> **Provided data**:
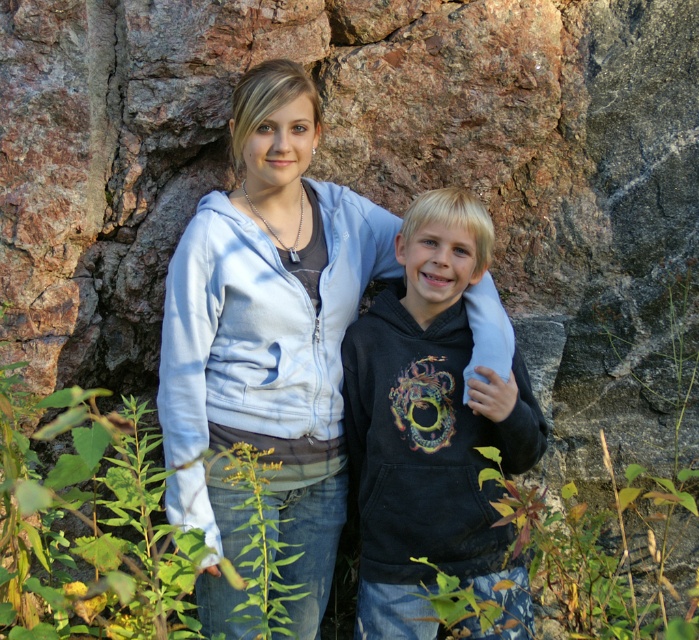
You are a photographer trying to capture the perfect shot of the light blue zip up hoodie at center. You know the hoodie is exactly at the point (273,317). If your camera has a rectangular viewfinder that covers an area from point 0.4 to 0.6 on the x axis and 0.35 to 0.45 on the y axis, will the hoodie be fully visible in the viewfinder?

The light blue zip up hoodie at center is located at point (273,317). The viewfinder covers x from 0.4 to 0.6 and y from 0.35 to 0.45. Since 0.498 is within 0.4 to 0.6 and 0.392 is within 0.35 to 0.45, the hoodie will be fully visible in the viewfinder.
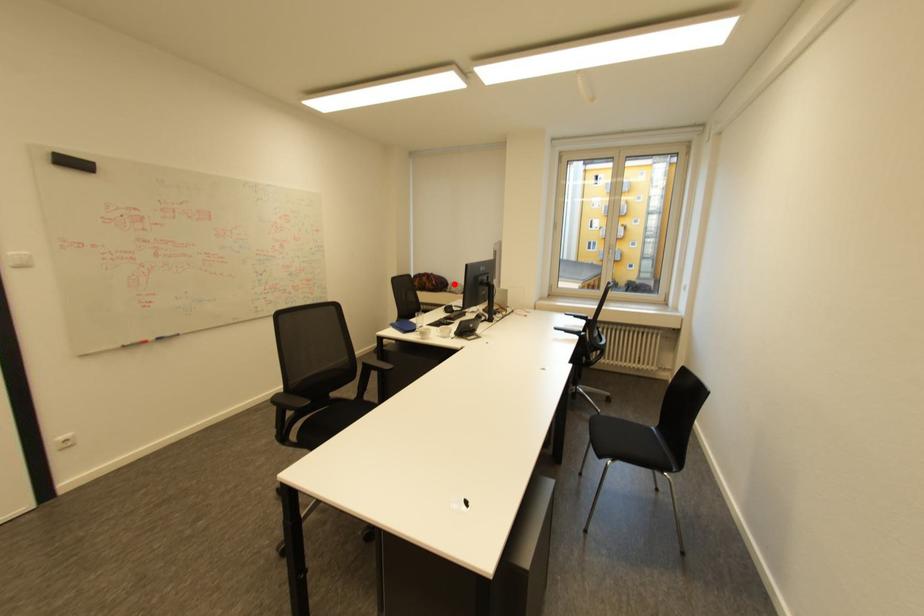
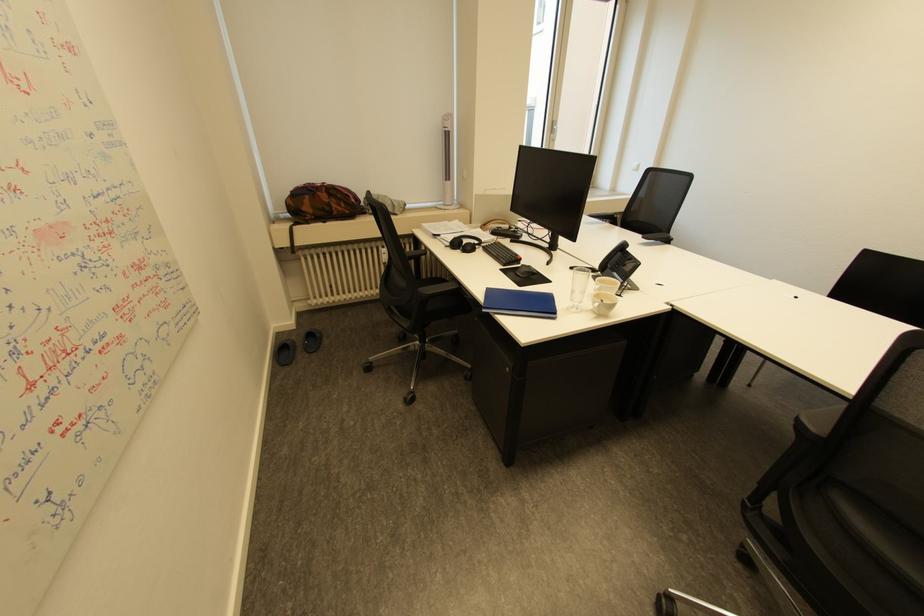
Find the pixel in the second image that matches the highlighted location in the first image.

(367, 200)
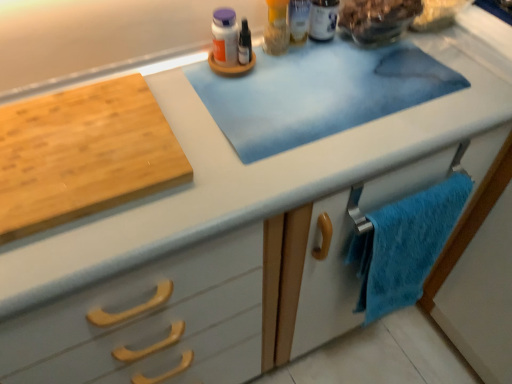
Locate an element on the screen. The height and width of the screenshot is (384, 512). free space in front of translucent plastic container at upper center, placed as the 1th toiletry when sorted from left to right is located at coordinates (275, 94).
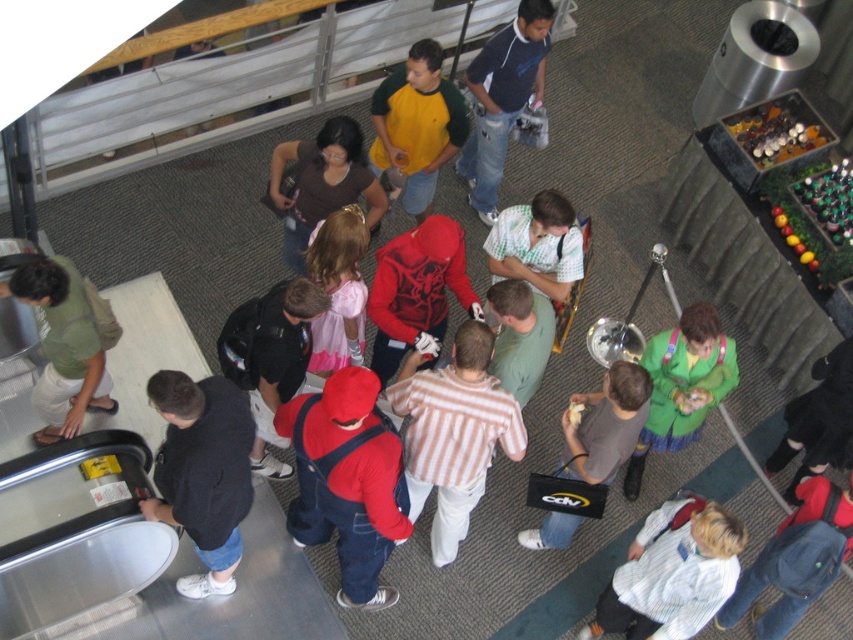
You are a photographer at the event and want to capture both the dark blue denim jeans at lower left and the light blue sweater at center in a single frame. Since you need to ensure both are clearly visible, which object should you focus on first to maintain sharpness?

The dark blue denim jeans at lower left should be focused on first because it has a larger size compared to the light blue sweater at center, ensuring it remains sharp while the smaller object may still be in focus depending on the camera settings.

You are a photographer at the event and want to capture a photo that includes both the dark blue denim jeans at lower left and the green cotton shirt at left. What is the minimum distance you need to maintain between the camera and these two objects to ensure they are both in frame?

The dark blue denim jeans at lower left is 3.33 feet away from the green cotton shirt at left. To ensure both are in frame, the photographer should position the camera at least 3.33 feet away from the nearest object, which is the dark blue denim jeans at lower left, so that the total distance between them accommodates both in the shot.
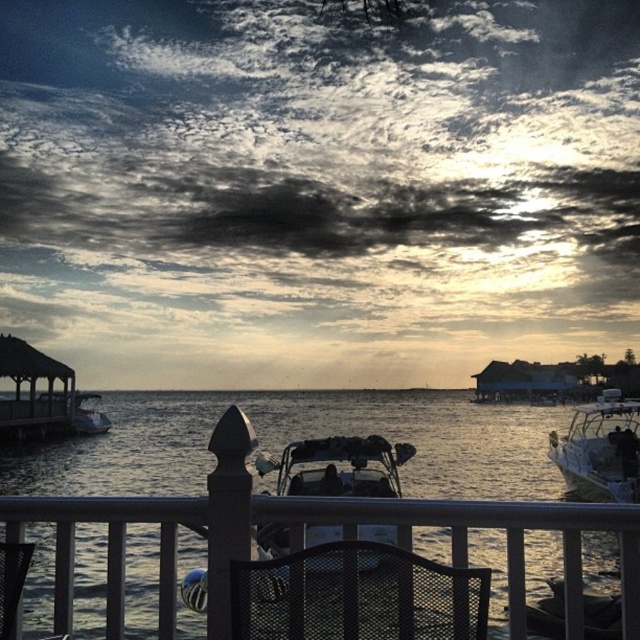
You are planning to rent a boat for a short trip. You see the shiny black motorboat at center and the white glossy boat at right. Which one would you choose if you want a larger vessel?

The shiny black motorboat at center is bigger than the white glossy boat at right, so you should choose the shiny black motorboat at center for a larger vessel.

You are standing on a dock and want to know if the translucent water at center is higher or lower than the shiny black motorboat at center. Based on the scene, can you determine which one is taller?

The translucent water at center is much taller than the shiny black motorboat at center according to the description.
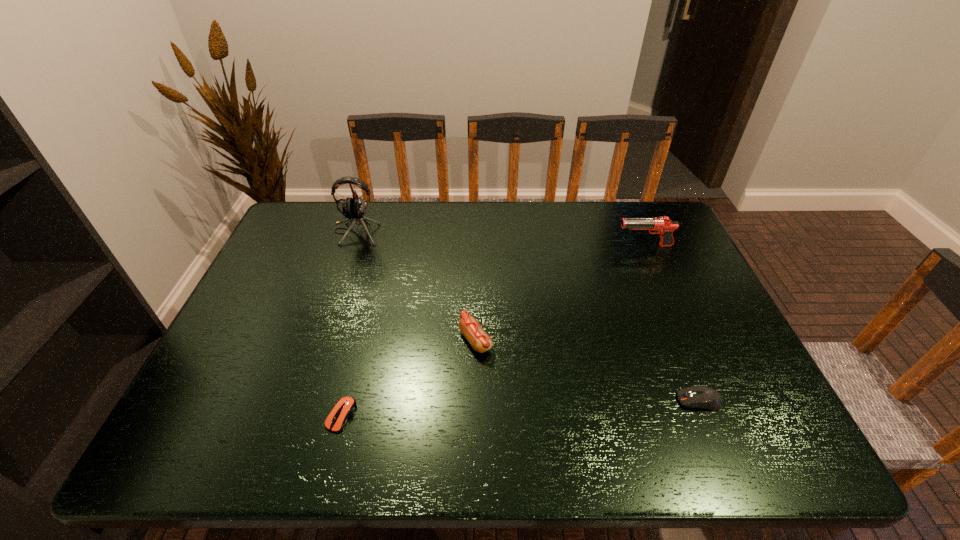
The height and width of the screenshot is (540, 960). I want to click on vacant space in between the fourth shortest object and the third shortest object, so click(560, 293).

Image resolution: width=960 pixels, height=540 pixels. Identify the location of free space between the earphone and the right computer mouse. (528, 316).

Identify the location of free spot between the third farthest object and the earphone. (416, 286).

Image resolution: width=960 pixels, height=540 pixels. Identify the location of vacant area that lies between the left computer mouse and the tallest object. coord(348,323).

Where is `vacant space that is in between the second shortest object and the shortest object`? vacant space that is in between the second shortest object and the shortest object is located at coordinates [520, 408].

At what (x,y) coordinates should I click in order to perform the action: click on free space between the second tallest object and the fourth tallest object. Please return your answer as a coordinate pair (x, y). The image size is (960, 540). Looking at the image, I should click on (672, 323).

Identify the location of vacant point located between the tallest object and the fourth tallest object. (528, 316).

Find the location of a particular element. vacant area that lies between the fourth tallest object and the third tallest object is located at coordinates (588, 370).

This screenshot has width=960, height=540. I want to click on empty space between the taller computer mouse and the shortest object, so click(x=520, y=408).

At what (x,y) coordinates should I click in order to perform the action: click on free area in between the sausage and the tallest object. Please return your answer as a coordinate pair (x, y). Image resolution: width=960 pixels, height=540 pixels. Looking at the image, I should click on (416, 286).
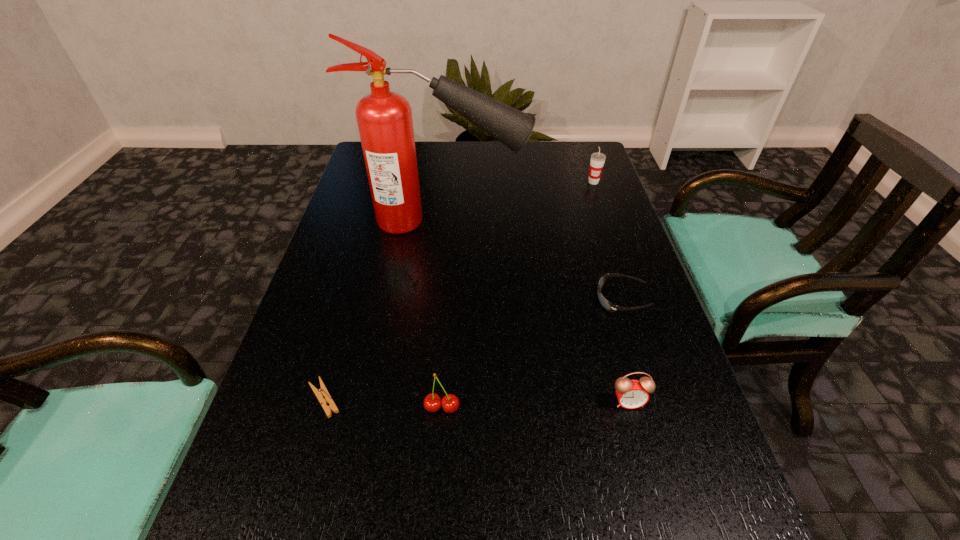
In order to click on fire extinguisher in this screenshot , I will do `click(384, 118)`.

This screenshot has width=960, height=540. Identify the location of the second farthest object. (384, 118).

Where is `the second tallest object`? The image size is (960, 540). the second tallest object is located at coordinates (597, 161).

Where is `the farthest object`? the farthest object is located at coordinates (597, 161).

Where is `cherry`? cherry is located at coordinates (432, 402).

The image size is (960, 540). Find the location of `alarm clock`. alarm clock is located at coordinates (631, 394).

The width and height of the screenshot is (960, 540). I want to click on the third farthest object, so click(x=606, y=304).

You are a GUI agent. You are given a task and a screenshot of the screen. Output one action in this format:
    pyautogui.click(x=<x>, y=<y>)
    Task: Click on the second shortest object
    The image size is (960, 540).
    Given the screenshot: What is the action you would take?
    pyautogui.click(x=606, y=304)

Identify the location of clothespin. (322, 391).

At what (x,y) coordinates should I click in order to perform the action: click on vacant point located at the nozzle of the second farthest object. Please return your answer as a coordinate pair (x, y). This screenshot has height=540, width=960. Looking at the image, I should click on (574, 221).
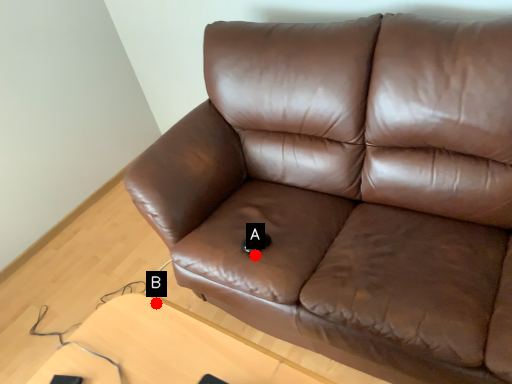
Question: Two points are circled on the image, labeled by A and B beside each circle. Which point appears farthest from the camera in this image?

Choices:
 (A) A is further
 (B) B is further

Answer: (A)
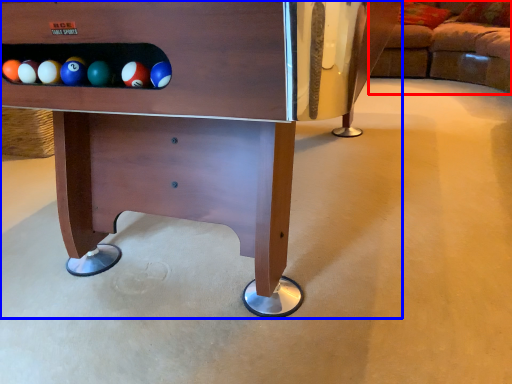
Question: Which point is closer to the camera, studio couch (highlighted by a red box) or furniture (highlighted by a blue box)?

Choices:
 (A) studio couch
 (B) furniture

Answer: (B)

> **Brief**:
Put every line of the rows above into a Markdown table with the columns Number and Line, giving each line its number and its text and skipping blank lines. Leave the pictures out of the table.

> **Your solution**:
| Number | Line |
|---|---|
| 1 | You are a photographer trying to capture the perfect shot of the light blue zip up hoodie at center. You know the hoodie is exactly at the point (273,317). If your camera has a rectangular viewfinder that covers an area from point 0.4 to 0.6 on the x axis and 0.35 to 0.45 on the y axis, will the hoodie be fully visible in the viewfinder? |
| 2 | The light blue zip up hoodie at center is located at point (273,317). The viewfinder covers x from 0.4 to 0.6 and y from 0.35 to 0.45. Since 0.498 is within 0.4 to 0.6 and 0.392 is within 0.35 to 0.45, the hoodie will be fully visible in the viewfinder. |
| 3 | Find the pixel in the second image that matches the highlighted location in the first image. |
| 4 | (367, 200) |
| 5 | Locate an element on the screen. The height and width of the screenshot is (384, 512). free space in front of translucent plastic container at upper center, placed as the 1th toiletry when sorted from left to right is located at coordinates (275, 94). |
| 6 | You are a photographer at the event and want to capture both the dark blue denim jeans at lower left and the light blue sweater at center in a single frame. Since you need to ensure both are clearly visible, which object should you focus on first to maintain sharpness? |
| 7 | The dark blue denim jeans at lower left should be focused on first because it has a larger size compared to the light blue sweater at center, ensuring it remains sharp while the smaller object may still be in focus depending on the camera settings. |
| 8 | You are a photographer at the event and want to capture a photo that includes both the dark blue denim jeans at lower left and the green cotton shirt at left. What is the minimum distance you need to maintain between the camera and these two objects to ensure they are both in frame? |
| 9 | The dark blue denim jeans at lower left is 3.33 feet away from the green cotton shirt at left. To ensure both are in frame, the photographer should position the camera at least 3.33 feet away from the nearest object, which is the dark blue denim jeans at lower left, so that the total distance between them accommodates both in the shot. |
| 10 | You are planning to rent a boat for a short trip. You see the shiny black motorboat at center and the white glossy boat at right. Which one would you choose if you want a larger vessel? |
| 11 | The shiny black motorboat at center is bigger than the white glossy boat at right, so you should choose the shiny black motorboat at center for a larger vessel. |
| 12 | You are standing on a dock and want to know if the translucent water at center is higher or lower than the shiny black motorboat at center. Based on the scene, can you determine which one is taller? |
| 13 | The translucent water at center is much taller than the shiny black motorboat at center according to the description. |
| 14 | The height and width of the screenshot is (540, 960). I want to click on vacant space in between the fourth shortest object and the third shortest object, so click(560, 293). |
| 15 | Image resolution: width=960 pixels, height=540 pixels. Identify the location of free space between the earphone and the right computer mouse. (528, 316). |
| 16 | Identify the location of free spot between the third farthest object and the earphone. (416, 286). |
| 17 | Image resolution: width=960 pixels, height=540 pixels. Identify the location of vacant area that lies between the left computer mouse and the tallest object. coord(348,323). |
| 18 | Where is `vacant space that is in between the second shortest object and the shortest object`? vacant space that is in between the second shortest object and the shortest object is located at coordinates [520, 408]. |
| 19 | At what (x,y) coordinates should I click in order to perform the action: click on free space between the second tallest object and the fourth tallest object. Please return your answer as a coordinate pair (x, y). The image size is (960, 540). Looking at the image, I should click on (672, 323). |
| 20 | Identify the location of vacant point located between the tallest object and the fourth tallest object. (528, 316). |
| 21 | Find the location of a particular element. vacant area that lies between the fourth tallest object and the third tallest object is located at coordinates (588, 370). |
| 22 | This screenshot has width=960, height=540. I want to click on empty space between the taller computer mouse and the shortest object, so click(x=520, y=408). |
| 23 | At what (x,y) coordinates should I click in order to perform the action: click on free area in between the sausage and the tallest object. Please return your answer as a coordinate pair (x, y). Image resolution: width=960 pixels, height=540 pixels. Looking at the image, I should click on (416, 286). |
| 24 | In order to click on fire extinguisher in this screenshot , I will do `click(384, 118)`. |
| 25 | This screenshot has width=960, height=540. Identify the location of the second farthest object. (384, 118). |
| 26 | Where is `the second tallest object`? The image size is (960, 540). the second tallest object is located at coordinates (597, 161). |
| 27 | Where is `the farthest object`? the farthest object is located at coordinates (597, 161). |
| 28 | Where is `cherry`? cherry is located at coordinates (432, 402). |
| 29 | The image size is (960, 540). Find the location of `alarm clock`. alarm clock is located at coordinates (631, 394). |
| 30 | The width and height of the screenshot is (960, 540). I want to click on the third farthest object, so click(x=606, y=304). |
| 31 | You are a GUI agent. You are given a task and a screenshot of the screen. Output one action in this format: |
| 32 |     pyautogui.click(x=<x>, y=<y>) |
| 33 |     Task: Click on the second shortest object |
| 34 |     The image size is (960, 540). |
| 35 |     Given the screenshot: What is the action you would take? |
| 36 |     pyautogui.click(x=606, y=304) |
| 37 | Identify the location of clothespin. (322, 391). |
| 38 | At what (x,y) coordinates should I click in order to perform the action: click on vacant point located at the nozzle of the second farthest object. Please return your answer as a coordinate pair (x, y). This screenshot has height=540, width=960. Looking at the image, I should click on (574, 221). |
| 39 | Question: Two points are circled on the image, labeled by A and B beside each circle. Which point appears farthest from the camera in this image? |
| 40 | Choices: |
| 41 |  (A) A is further |
| 42 |  (B) B is further |
| 43 | Answer: (A) |
| 44 | Question: Which point is closer to the camera, studio couch (highlighted by a red box) or furniture (highlighted by a blue box)? |
| 45 | Choices: |
| 46 |  (A) studio couch |
| 47 |  (B) furniture |
| 48 | Answer: (B) |